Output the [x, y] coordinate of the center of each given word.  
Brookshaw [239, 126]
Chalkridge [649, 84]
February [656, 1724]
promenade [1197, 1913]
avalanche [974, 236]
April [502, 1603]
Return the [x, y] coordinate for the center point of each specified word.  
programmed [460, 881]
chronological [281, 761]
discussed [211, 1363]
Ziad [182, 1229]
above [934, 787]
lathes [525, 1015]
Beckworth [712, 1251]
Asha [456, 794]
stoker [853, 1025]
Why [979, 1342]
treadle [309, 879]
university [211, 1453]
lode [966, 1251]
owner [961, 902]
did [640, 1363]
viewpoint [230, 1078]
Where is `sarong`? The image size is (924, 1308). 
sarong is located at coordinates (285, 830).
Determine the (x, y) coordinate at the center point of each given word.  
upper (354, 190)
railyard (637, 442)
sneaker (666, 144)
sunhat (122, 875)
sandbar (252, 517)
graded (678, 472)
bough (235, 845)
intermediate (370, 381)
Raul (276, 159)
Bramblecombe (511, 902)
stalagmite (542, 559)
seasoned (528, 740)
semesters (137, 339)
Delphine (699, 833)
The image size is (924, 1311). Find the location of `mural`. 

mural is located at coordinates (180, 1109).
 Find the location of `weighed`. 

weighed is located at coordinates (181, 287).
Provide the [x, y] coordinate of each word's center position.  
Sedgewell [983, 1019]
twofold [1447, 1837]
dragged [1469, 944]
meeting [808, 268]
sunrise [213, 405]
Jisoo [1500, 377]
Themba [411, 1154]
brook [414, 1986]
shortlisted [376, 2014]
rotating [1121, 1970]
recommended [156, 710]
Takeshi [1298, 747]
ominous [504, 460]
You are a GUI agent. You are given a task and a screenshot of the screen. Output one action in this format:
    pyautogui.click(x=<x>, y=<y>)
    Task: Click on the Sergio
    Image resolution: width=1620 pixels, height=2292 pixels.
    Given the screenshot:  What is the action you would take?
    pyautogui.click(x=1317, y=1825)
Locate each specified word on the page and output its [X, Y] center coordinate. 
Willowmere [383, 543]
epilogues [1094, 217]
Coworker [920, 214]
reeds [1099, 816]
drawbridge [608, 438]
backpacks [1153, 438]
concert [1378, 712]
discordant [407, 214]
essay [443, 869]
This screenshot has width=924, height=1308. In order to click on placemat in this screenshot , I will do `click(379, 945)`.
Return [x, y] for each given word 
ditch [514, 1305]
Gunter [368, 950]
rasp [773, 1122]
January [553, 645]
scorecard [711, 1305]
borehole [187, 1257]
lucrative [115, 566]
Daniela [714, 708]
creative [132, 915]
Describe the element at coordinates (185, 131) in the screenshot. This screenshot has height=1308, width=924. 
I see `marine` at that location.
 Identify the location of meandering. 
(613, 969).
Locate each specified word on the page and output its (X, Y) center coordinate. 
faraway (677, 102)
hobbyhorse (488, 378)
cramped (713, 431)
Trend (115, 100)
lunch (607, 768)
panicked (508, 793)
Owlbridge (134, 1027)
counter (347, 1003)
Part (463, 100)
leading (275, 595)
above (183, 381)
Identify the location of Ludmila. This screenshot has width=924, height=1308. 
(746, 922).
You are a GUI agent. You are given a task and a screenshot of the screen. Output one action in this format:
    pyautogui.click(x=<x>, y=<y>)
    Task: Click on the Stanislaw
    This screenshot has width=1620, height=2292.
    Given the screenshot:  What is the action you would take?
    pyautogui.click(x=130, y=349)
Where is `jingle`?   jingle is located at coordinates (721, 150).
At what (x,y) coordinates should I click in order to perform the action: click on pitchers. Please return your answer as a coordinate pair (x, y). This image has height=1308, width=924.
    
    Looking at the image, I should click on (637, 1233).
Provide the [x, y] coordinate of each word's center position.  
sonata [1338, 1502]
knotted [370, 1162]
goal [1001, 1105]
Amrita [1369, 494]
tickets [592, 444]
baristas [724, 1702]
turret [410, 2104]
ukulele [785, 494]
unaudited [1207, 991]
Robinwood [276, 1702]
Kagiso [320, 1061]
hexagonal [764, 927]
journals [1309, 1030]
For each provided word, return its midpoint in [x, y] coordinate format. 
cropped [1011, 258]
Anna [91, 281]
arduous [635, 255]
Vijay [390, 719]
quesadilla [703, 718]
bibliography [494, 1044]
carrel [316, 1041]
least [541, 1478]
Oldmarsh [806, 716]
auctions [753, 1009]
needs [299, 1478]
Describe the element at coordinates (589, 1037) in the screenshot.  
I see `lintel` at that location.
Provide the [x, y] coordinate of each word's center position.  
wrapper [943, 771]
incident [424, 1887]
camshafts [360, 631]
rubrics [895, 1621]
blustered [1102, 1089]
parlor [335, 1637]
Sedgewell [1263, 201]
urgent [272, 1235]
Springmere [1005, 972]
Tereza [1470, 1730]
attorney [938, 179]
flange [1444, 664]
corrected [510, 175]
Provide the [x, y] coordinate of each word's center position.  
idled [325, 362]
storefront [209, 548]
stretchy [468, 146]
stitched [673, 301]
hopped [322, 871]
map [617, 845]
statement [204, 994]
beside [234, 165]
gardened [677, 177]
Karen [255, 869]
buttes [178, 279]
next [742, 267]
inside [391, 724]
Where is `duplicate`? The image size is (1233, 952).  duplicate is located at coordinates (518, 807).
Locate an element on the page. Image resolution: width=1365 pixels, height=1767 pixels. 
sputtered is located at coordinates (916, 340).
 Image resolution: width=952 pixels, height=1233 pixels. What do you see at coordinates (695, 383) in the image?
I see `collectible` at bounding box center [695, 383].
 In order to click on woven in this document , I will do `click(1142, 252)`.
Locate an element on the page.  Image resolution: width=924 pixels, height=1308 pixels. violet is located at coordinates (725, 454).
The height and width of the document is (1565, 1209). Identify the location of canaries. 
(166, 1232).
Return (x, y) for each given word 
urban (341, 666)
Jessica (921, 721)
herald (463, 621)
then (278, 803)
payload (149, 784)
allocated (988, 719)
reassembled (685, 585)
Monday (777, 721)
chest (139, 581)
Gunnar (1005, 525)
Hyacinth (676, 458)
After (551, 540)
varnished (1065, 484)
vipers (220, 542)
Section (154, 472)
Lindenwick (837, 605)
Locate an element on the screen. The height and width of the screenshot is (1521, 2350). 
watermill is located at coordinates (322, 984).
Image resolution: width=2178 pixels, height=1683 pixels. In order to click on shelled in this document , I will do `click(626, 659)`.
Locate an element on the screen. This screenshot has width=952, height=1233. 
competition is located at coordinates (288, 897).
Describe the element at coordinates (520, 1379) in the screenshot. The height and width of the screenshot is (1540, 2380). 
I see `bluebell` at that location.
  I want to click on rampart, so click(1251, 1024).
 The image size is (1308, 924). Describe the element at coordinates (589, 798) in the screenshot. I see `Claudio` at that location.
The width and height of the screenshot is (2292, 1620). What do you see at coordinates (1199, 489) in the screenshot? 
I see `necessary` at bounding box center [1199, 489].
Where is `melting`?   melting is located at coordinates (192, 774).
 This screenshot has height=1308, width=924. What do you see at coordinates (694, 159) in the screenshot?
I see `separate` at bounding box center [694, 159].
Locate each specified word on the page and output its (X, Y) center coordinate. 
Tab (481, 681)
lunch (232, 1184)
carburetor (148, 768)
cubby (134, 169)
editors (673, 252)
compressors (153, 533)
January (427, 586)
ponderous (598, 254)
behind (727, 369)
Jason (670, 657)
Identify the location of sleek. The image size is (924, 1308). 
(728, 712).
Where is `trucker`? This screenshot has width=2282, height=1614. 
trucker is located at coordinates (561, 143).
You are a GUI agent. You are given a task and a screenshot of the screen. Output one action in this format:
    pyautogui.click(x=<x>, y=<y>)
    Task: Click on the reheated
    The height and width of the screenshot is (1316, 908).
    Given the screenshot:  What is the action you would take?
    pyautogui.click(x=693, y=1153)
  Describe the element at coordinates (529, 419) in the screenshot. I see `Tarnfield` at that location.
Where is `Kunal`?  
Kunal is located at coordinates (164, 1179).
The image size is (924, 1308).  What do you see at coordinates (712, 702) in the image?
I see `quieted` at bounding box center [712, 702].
^^^^^^^^
--- Problem description ---
Copy out, word for word, the entries from the line containing "Why [979, 1342]" through the line containing "ominous [504, 460]", both of those lines included.

--- Full output ---
Why [979, 1342]
treadle [309, 879]
university [211, 1453]
lode [966, 1251]
owner [961, 902]
did [640, 1363]
viewpoint [230, 1078]
Where is `sarong`? The image size is (924, 1308). 
sarong is located at coordinates (285, 830).
Determine the (x, y) coordinate at the center point of each given word.  
upper (354, 190)
railyard (637, 442)
sneaker (666, 144)
sunhat (122, 875)
sandbar (252, 517)
graded (678, 472)
bough (235, 845)
intermediate (370, 381)
Raul (276, 159)
Bramblecombe (511, 902)
stalagmite (542, 559)
seasoned (528, 740)
semesters (137, 339)
Delphine (699, 833)
The image size is (924, 1311). Find the location of `mural`. 

mural is located at coordinates (180, 1109).
 Find the location of `weighed`. 

weighed is located at coordinates (181, 287).
Provide the [x, y] coordinate of each word's center position.  
Sedgewell [983, 1019]
twofold [1447, 1837]
dragged [1469, 944]
meeting [808, 268]
sunrise [213, 405]
Jisoo [1500, 377]
Themba [411, 1154]
brook [414, 1986]
shortlisted [376, 2014]
rotating [1121, 1970]
recommended [156, 710]
Takeshi [1298, 747]
ominous [504, 460]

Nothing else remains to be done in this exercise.